Work order: Going line by line through the entries below, tally those that hold the string "blue". Give only the total.
^^^^
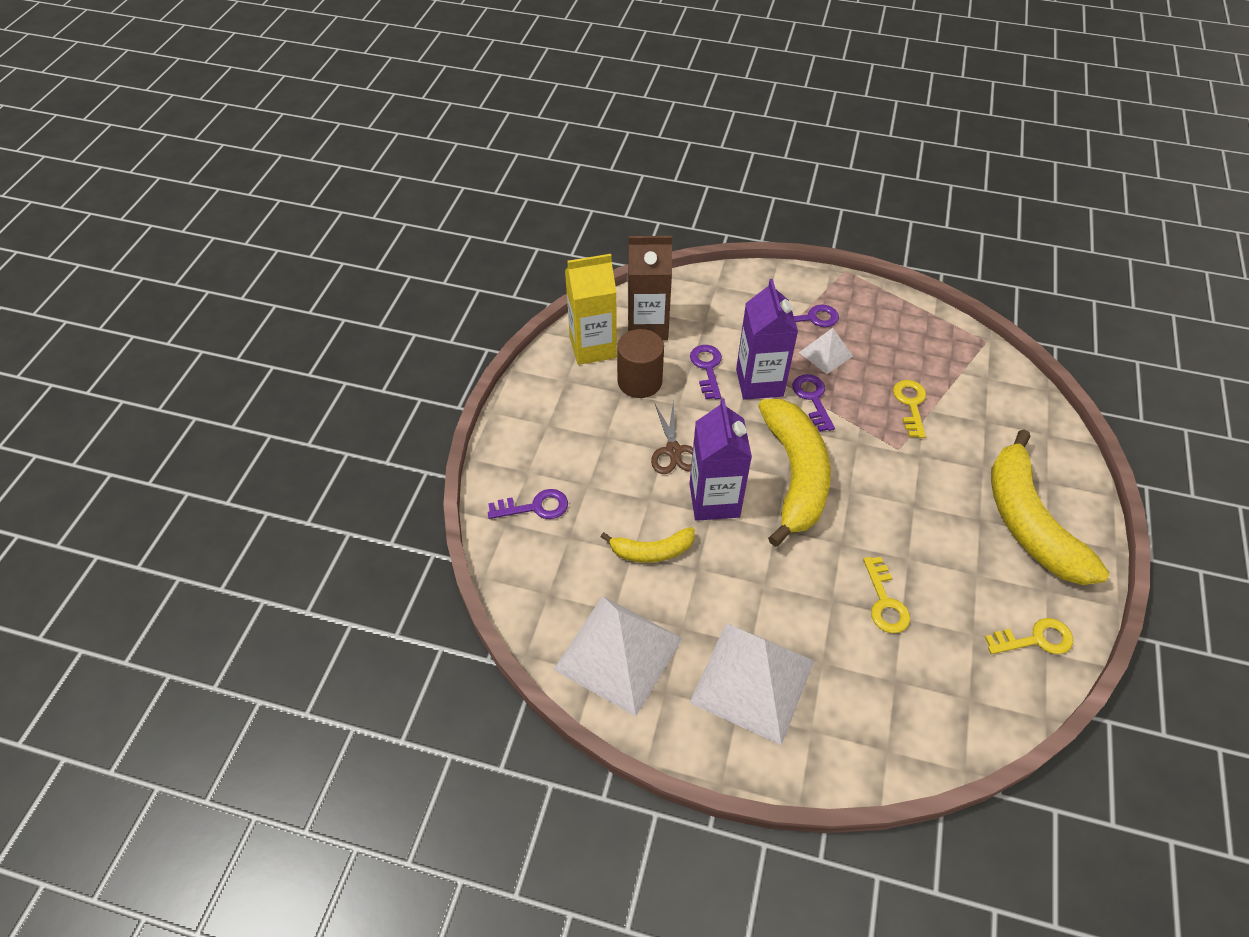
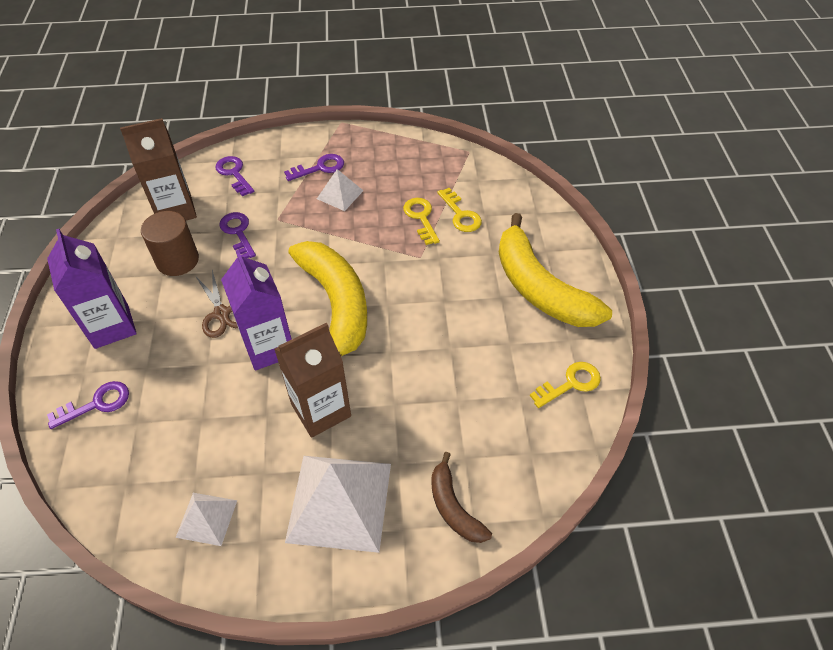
camera: 20 degrees left, 0 degrees up
(593, 347) = (127, 241): yellow carton -> none
(618, 653) = (207, 518): white pyramid -> white pyramid, size x0.51
(652, 551) = (220, 411): yellow banana -> none
(754, 582) = (321, 410): none -> brown carton
(759, 383) = (287, 233): purple carton -> purple carton (111, 326)
(812, 399) = (337, 235): purple key -> purple key (234, 174)
(870, 726) = (453, 507): none -> brown banana
(885, 602) = (439, 391): yellow key -> yellow key (460, 214)

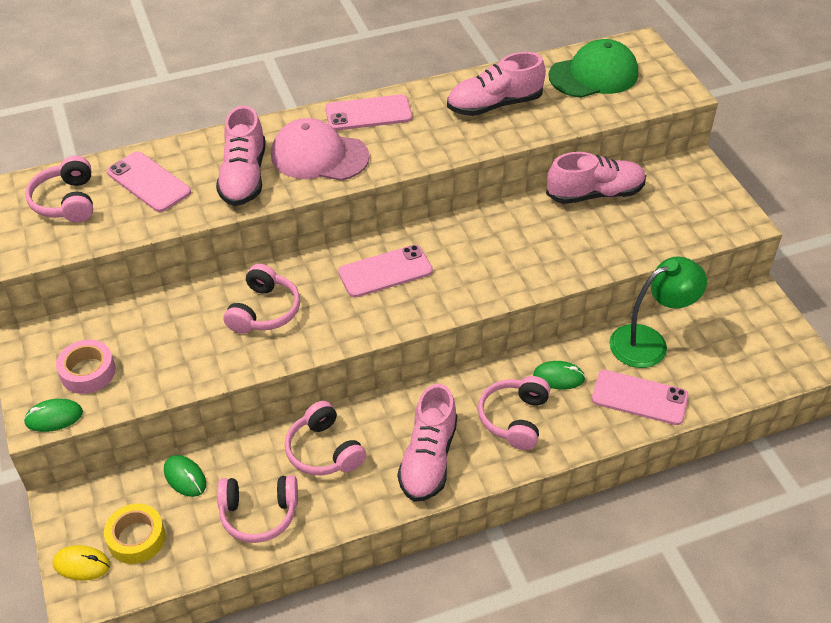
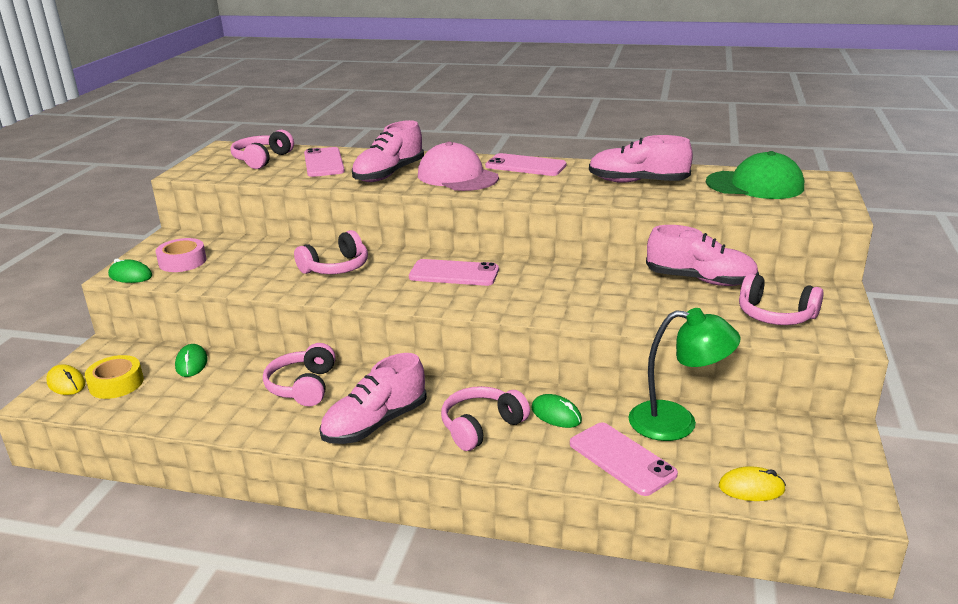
camera: 35 degrees right, 20 degrees down
(259, 514) = (209, 404): pink headphones -> pink headphones (775, 315)
(739, 381) = (751, 488): none -> yellow mouse

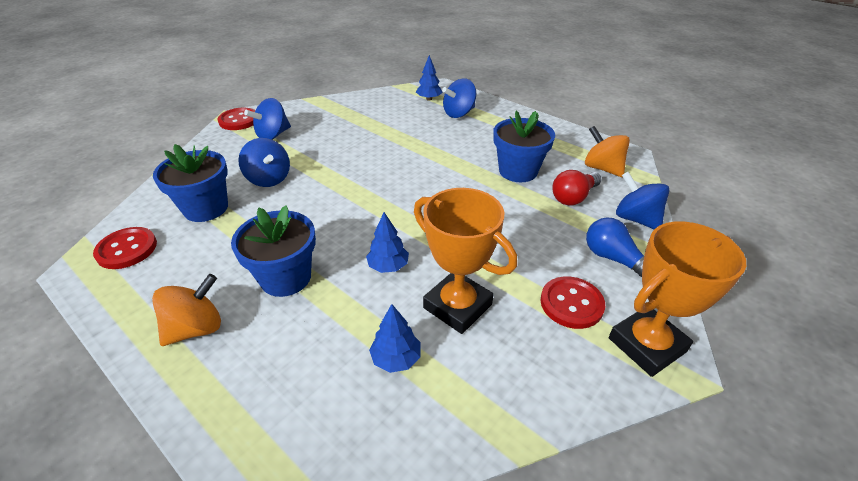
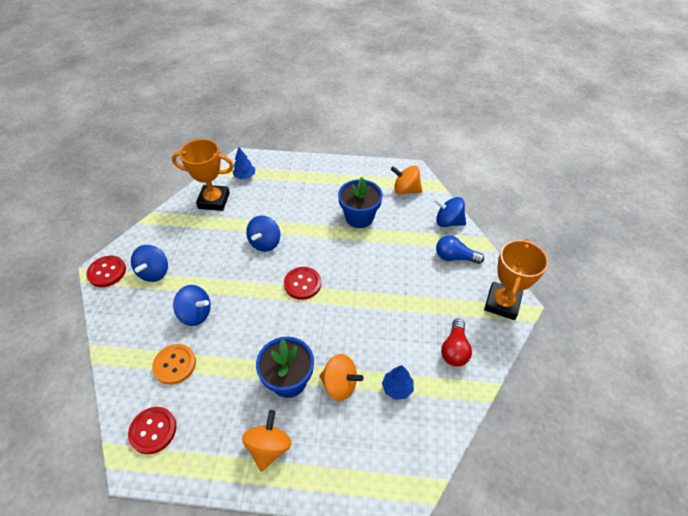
camera: 35 degrees left, 10 degrees up
(206, 208) = (175, 364): blue flower pot -> orange button
(333, 313) = (340, 384): none -> orange spinning top
(388, 266) = (342, 334): blue tree -> none
(457, 306) = (401, 337): orange trophy -> orange trophy (214, 200)
(459, 113) = (279, 182): blue spinning top -> blue spinning top (265, 243)
(571, 304) = (454, 299): red button -> red button (302, 284)
(573, 197) = (405, 222): red light bulb -> red light bulb (454, 349)

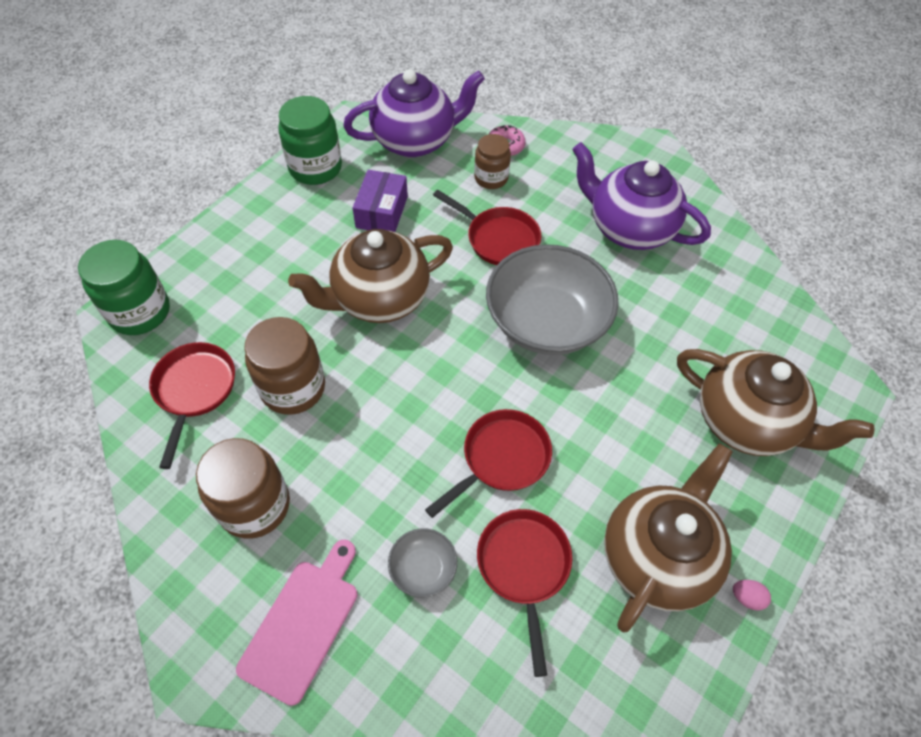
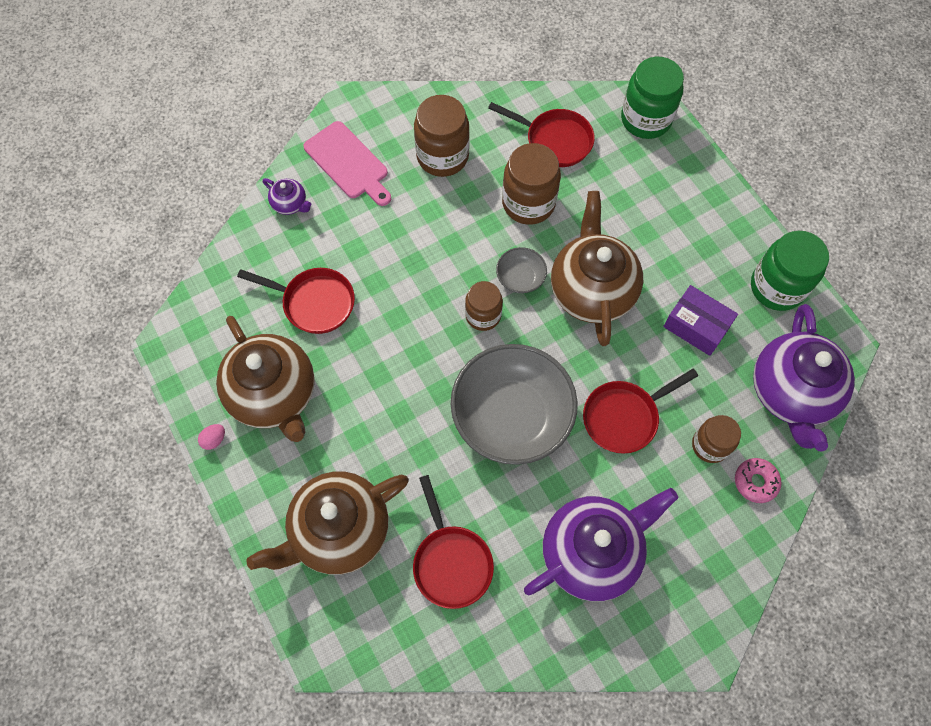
camera: 115 degrees right, 10 degrees up
(398, 674) = (290, 204): none -> purple teapot
(423, 568) = (347, 241): grey bowl -> grey bowl (520, 277)
(453, 382) = (483, 315): none -> brown jar
(501, 459) = (401, 323): red pan -> red pan (451, 562)

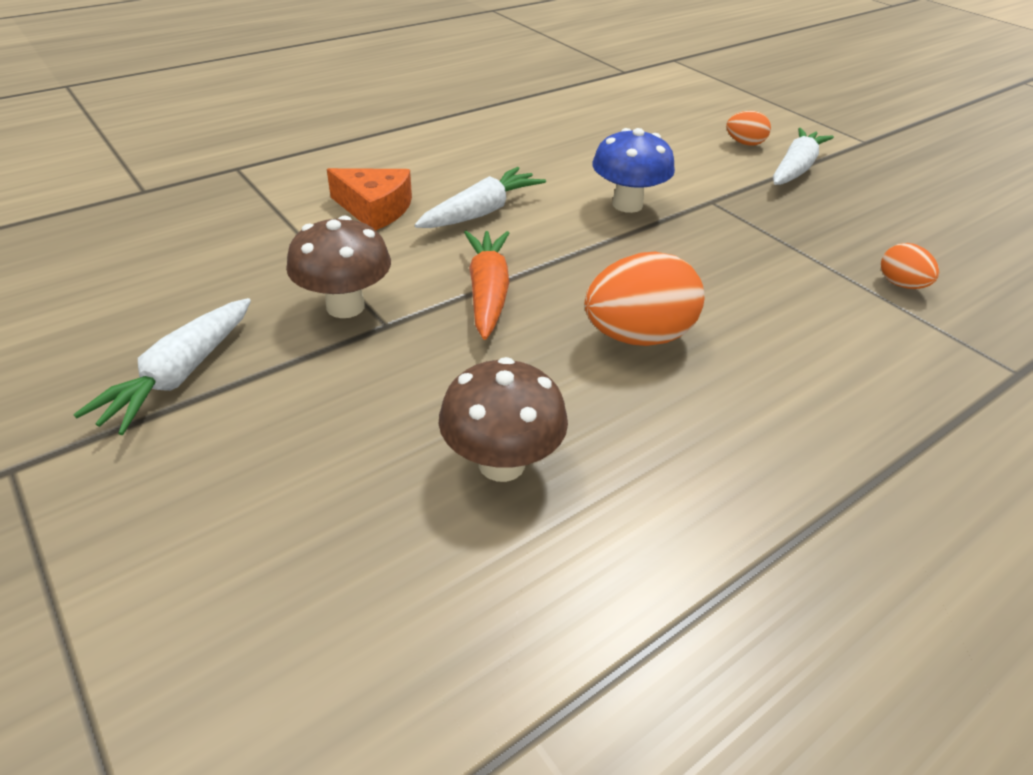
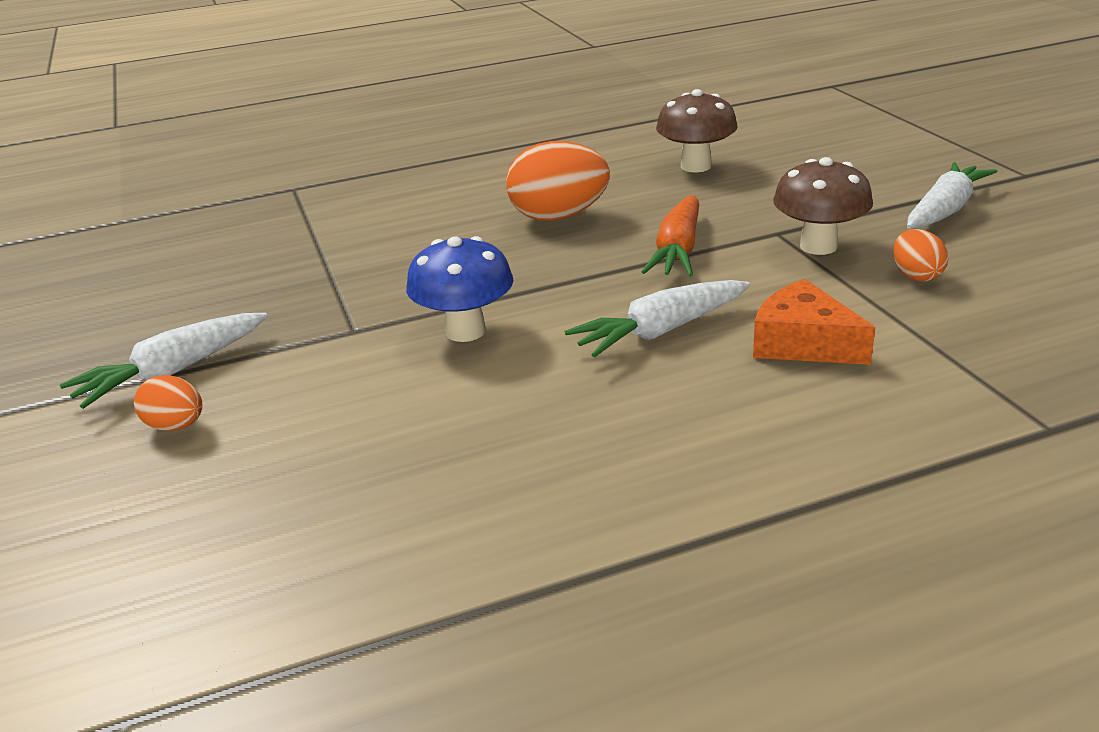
camera: 160 degrees left, 10 degrees down
(901, 284) = (279, 240): orange egg -> orange egg (916, 276)

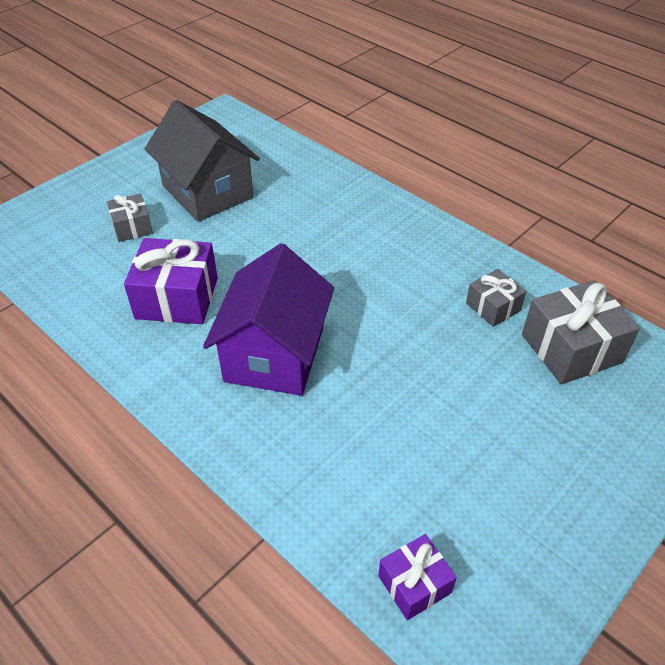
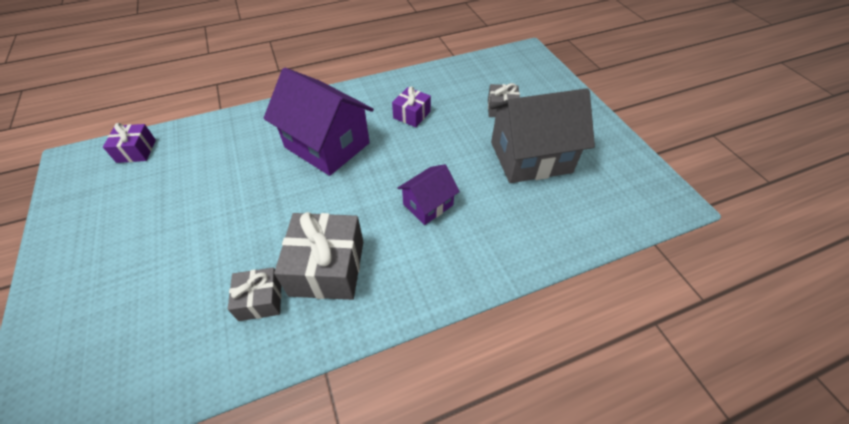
camera: 115 degrees right, 5 degrees up
(177, 298) = (412, 115): purple gift -> purple gift, size x0.57
(314, 240) = (428, 205): none -> purple house
(571, 348) = (169, 336): grey gift -> grey gift (327, 268)

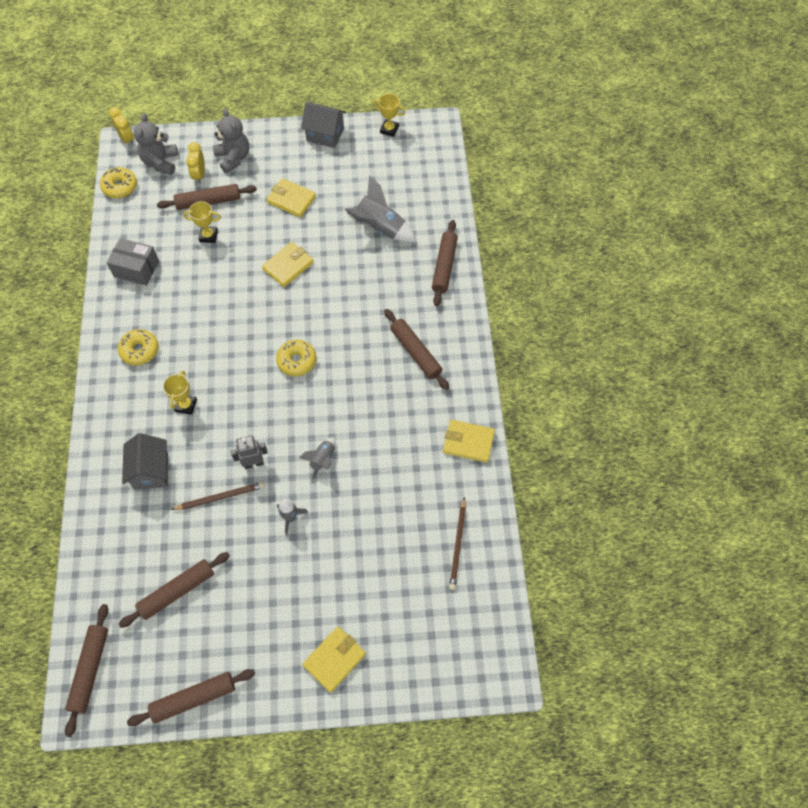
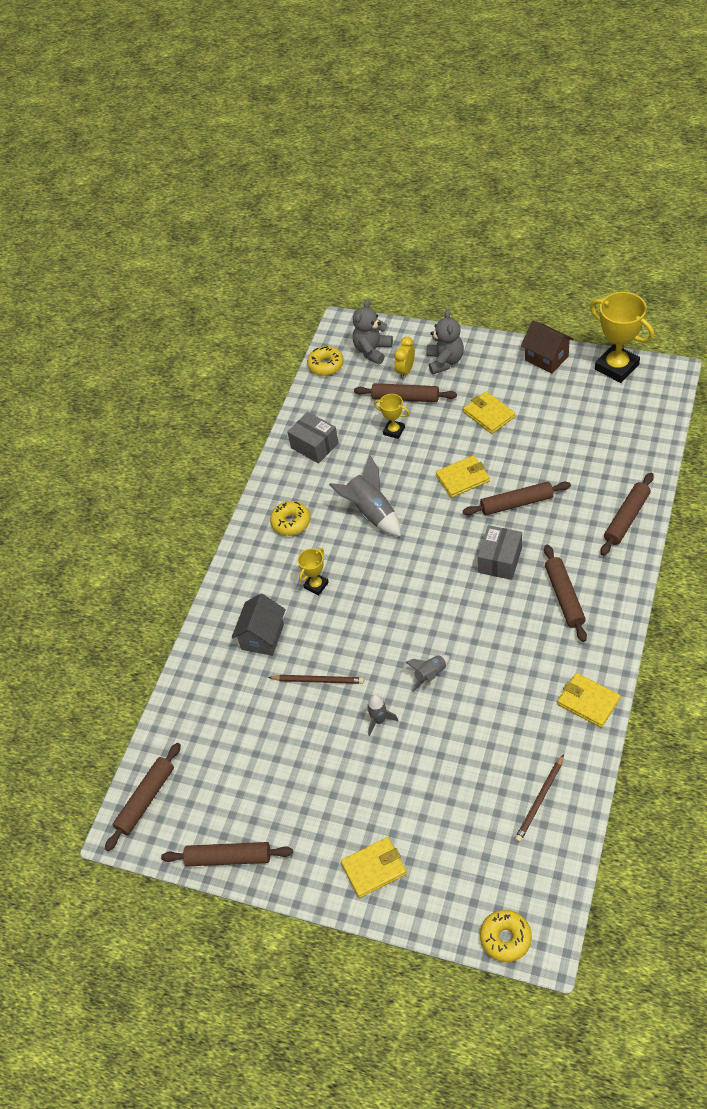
camera: 30 degrees right, 10 degrees down
(127, 139) = (348, 322): yellow clock -> none
(177, 591) = (248, 755): brown rolling pin -> brown rolling pin (516, 503)
(253, 463) = (361, 658): grey robot -> none
(297, 361) = (438, 572): yellow donut -> yellow donut (505, 938)
(325, 135) = (546, 358): grey house -> brown house
(348, 334) = (500, 560): none -> grey box
(380, 228) = (571, 463): grey rocket -> grey rocket (371, 512)
(389, 129) = (617, 367): yellow trophy -> yellow trophy, size x1.93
^^^^
Result: 3